(Data extracted from a collection)
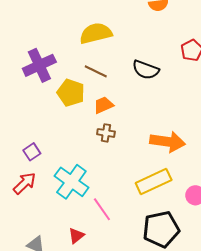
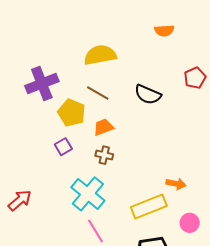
orange arrow: (168, 142) -> (176, 184), moved, size x0.6
purple square: (32, 152) -> (63, 147), moved
cyan cross: (71, 182) -> (88, 194), moved

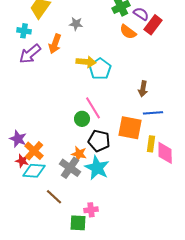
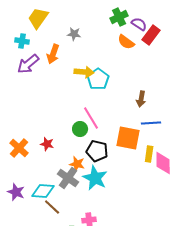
purple star: (18, 139) -> (16, 192), moved
orange cross: (34, 151) -> (19, 148), moved
red star: (22, 161) -> (47, 144), moved
cyan diamond: (34, 171) -> (43, 191), moved

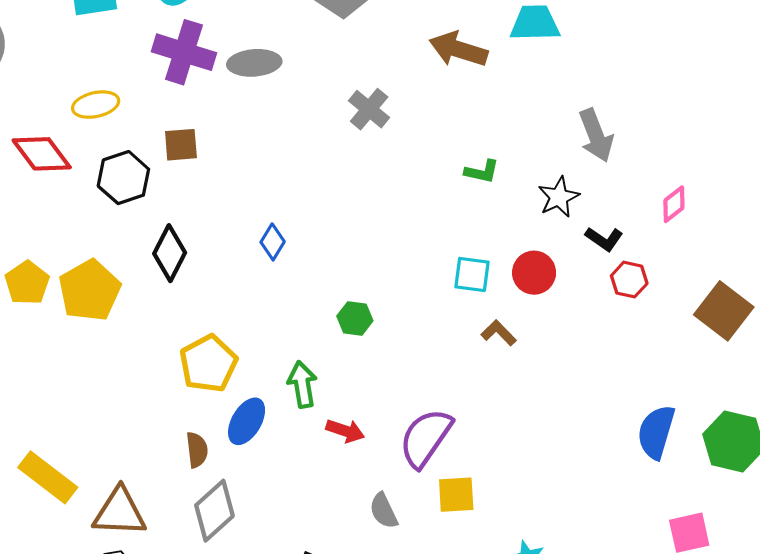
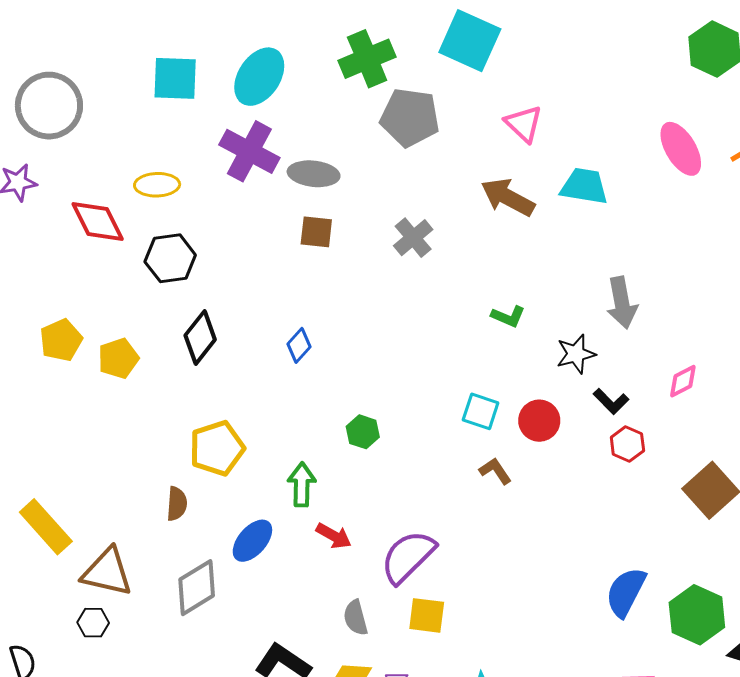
brown square: (181, 145) -> (316, 232), moved
yellow pentagon: (90, 290) -> (118, 358), size x0.7
blue ellipse: (247, 421) -> (252, 541), moved
brown semicircle: (197, 450) -> (177, 504), moved

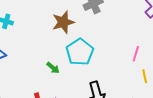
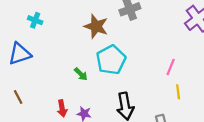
brown star: (63, 22) -> (96, 26), turned 30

● **TASK BRIEF**
Pictures are to be left out. Write out only the lines above starting at the one with "cyan cross: (71, 182) -> (88, 194), moved" and ending at the one with "brown square: (181, 145) -> (316, 232), moved", both lines included, exactly.

● **TASK RESULT**
cyan cross: (71, 182) -> (88, 194), moved

purple star: (18, 139) -> (16, 192), moved
orange cross: (34, 151) -> (19, 148), moved
red star: (22, 161) -> (47, 144), moved
cyan diamond: (34, 171) -> (43, 191), moved

brown square: (181, 145) -> (316, 232), moved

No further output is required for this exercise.